Work instructions
Your response should contain every record below, copied exactly.

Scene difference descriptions
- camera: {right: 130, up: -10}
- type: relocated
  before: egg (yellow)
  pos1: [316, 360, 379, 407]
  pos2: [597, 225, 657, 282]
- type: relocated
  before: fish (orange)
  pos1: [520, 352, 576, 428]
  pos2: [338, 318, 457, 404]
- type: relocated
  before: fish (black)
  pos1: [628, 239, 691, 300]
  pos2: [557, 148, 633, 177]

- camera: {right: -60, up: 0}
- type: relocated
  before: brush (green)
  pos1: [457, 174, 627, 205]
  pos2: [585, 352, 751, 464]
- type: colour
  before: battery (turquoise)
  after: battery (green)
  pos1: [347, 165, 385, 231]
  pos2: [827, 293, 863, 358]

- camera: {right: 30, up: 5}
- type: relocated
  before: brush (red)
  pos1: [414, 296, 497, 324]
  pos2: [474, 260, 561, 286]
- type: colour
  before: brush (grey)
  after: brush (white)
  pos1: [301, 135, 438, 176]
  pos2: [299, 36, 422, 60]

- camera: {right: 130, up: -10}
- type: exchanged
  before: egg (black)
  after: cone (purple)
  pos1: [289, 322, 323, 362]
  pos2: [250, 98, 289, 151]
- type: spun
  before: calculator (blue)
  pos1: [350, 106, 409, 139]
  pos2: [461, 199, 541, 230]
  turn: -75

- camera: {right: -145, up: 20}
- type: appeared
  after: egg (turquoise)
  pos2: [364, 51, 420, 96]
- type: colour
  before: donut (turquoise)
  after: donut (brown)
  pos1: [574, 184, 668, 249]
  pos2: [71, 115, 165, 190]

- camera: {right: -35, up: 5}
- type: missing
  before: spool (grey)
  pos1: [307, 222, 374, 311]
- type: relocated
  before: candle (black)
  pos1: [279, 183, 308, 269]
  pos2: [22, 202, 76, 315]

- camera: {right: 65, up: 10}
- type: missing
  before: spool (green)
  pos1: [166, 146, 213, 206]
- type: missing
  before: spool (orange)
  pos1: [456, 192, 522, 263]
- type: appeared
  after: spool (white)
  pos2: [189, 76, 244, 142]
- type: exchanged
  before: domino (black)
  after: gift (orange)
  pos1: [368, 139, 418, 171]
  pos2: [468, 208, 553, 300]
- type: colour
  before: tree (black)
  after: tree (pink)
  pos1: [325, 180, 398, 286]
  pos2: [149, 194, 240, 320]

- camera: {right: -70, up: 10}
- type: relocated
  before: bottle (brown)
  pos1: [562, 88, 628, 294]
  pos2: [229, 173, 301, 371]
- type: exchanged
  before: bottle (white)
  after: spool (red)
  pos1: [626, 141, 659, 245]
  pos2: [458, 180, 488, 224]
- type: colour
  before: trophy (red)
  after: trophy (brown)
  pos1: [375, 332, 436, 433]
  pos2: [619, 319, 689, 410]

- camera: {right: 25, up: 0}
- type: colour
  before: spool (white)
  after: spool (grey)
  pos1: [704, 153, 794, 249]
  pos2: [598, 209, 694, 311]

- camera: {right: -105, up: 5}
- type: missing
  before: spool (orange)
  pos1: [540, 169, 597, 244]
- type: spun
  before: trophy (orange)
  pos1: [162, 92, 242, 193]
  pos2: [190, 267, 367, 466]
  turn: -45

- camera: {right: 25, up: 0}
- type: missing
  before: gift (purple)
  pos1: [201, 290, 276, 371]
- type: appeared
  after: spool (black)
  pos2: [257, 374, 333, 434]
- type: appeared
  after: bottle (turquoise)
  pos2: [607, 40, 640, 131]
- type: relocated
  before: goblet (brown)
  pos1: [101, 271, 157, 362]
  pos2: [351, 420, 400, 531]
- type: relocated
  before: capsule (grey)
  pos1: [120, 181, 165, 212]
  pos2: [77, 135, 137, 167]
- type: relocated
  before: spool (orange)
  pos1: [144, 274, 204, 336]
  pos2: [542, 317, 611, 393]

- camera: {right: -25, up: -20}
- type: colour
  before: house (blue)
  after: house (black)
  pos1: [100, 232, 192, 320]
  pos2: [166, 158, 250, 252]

Result
- camera: {right: 130, up: -10}
- type: relocated
  before: egg (yellow)
  pos1: [316, 360, 379, 407]
  pos2: [597, 225, 657, 282]
- type: relocated
  before: fish (orange)
  pos1: [520, 352, 576, 428]
  pos2: [338, 318, 457, 404]
- type: relocated
  before: fish (black)
  pos1: [628, 239, 691, 300]
  pos2: [557, 148, 633, 177]

- camera: {right: -60, up: 0}
- type: relocated
  before: brush (green)
  pos1: [457, 174, 627, 205]
  pos2: [585, 352, 751, 464]
- type: colour
  before: battery (turquoise)
  after: battery (green)
  pos1: [347, 165, 385, 231]
  pos2: [827, 293, 863, 358]

- camera: {right: 30, up: 5}
- type: relocated
  before: brush (red)
  pos1: [414, 296, 497, 324]
  pos2: [474, 260, 561, 286]
- type: colour
  before: brush (grey)
  after: brush (white)
  pos1: [301, 135, 438, 176]
  pos2: [299, 36, 422, 60]

- camera: {right: 130, up: -10}
- type: exchanged
  before: egg (black)
  after: cone (purple)
  pos1: [289, 322, 323, 362]
  pos2: [250, 98, 289, 151]
- type: spun
  before: calculator (blue)
  pos1: [350, 106, 409, 139]
  pos2: [461, 199, 541, 230]
  turn: -75

- camera: {right: -145, up: 20}
- type: appeared
  after: egg (turquoise)
  pos2: [364, 51, 420, 96]
- type: colour
  before: donut (turquoise)
  after: donut (brown)
  pos1: [574, 184, 668, 249]
  pos2: [71, 115, 165, 190]

- camera: {right: -35, up: 5}
- type: missing
  before: spool (grey)
  pos1: [307, 222, 374, 311]
- type: relocated
  before: candle (black)
  pos1: [279, 183, 308, 269]
  pos2: [22, 202, 76, 315]

- camera: {right: 65, up: 10}
- type: missing
  before: spool (green)
  pos1: [166, 146, 213, 206]
- type: missing
  before: spool (orange)
  pos1: [456, 192, 522, 263]
- type: appeared
  after: spool (white)
  pos2: [189, 76, 244, 142]
- type: exchanged
  before: domino (black)
  after: gift (orange)
  pos1: [368, 139, 418, 171]
  pos2: [468, 208, 553, 300]
- type: colour
  before: tree (black)
  after: tree (pink)
  pos1: [325, 180, 398, 286]
  pos2: [149, 194, 240, 320]

- camera: {right: -70, up: 10}
- type: relocated
  before: bottle (brown)
  pos1: [562, 88, 628, 294]
  pos2: [229, 173, 301, 371]
- type: exchanged
  before: bottle (white)
  after: spool (red)
  pos1: [626, 141, 659, 245]
  pos2: [458, 180, 488, 224]
- type: colour
  before: trophy (red)
  after: trophy (brown)
  pos1: [375, 332, 436, 433]
  pos2: [619, 319, 689, 410]

- camera: {right: 25, up: 0}
- type: colour
  before: spool (white)
  after: spool (grey)
  pos1: [704, 153, 794, 249]
  pos2: [598, 209, 694, 311]

- camera: {right: -105, up: 5}
- type: missing
  before: spool (orange)
  pos1: [540, 169, 597, 244]
- type: spun
  before: trophy (orange)
  pos1: [162, 92, 242, 193]
  pos2: [190, 267, 367, 466]
  turn: -45

- camera: {right: 25, up: 0}
- type: missing
  before: gift (purple)
  pos1: [201, 290, 276, 371]
- type: appeared
  after: spool (black)
  pos2: [257, 374, 333, 434]
- type: appeared
  after: bottle (turquoise)
  pos2: [607, 40, 640, 131]
- type: relocated
  before: goblet (brown)
  pos1: [101, 271, 157, 362]
  pos2: [351, 420, 400, 531]
- type: relocated
  before: capsule (grey)
  pos1: [120, 181, 165, 212]
  pos2: [77, 135, 137, 167]
- type: relocated
  before: spool (orange)
  pos1: [144, 274, 204, 336]
  pos2: [542, 317, 611, 393]

- camera: {right: -25, up: -20}
- type: colour
  before: house (blue)
  after: house (black)
  pos1: [100, 232, 192, 320]
  pos2: [166, 158, 250, 252]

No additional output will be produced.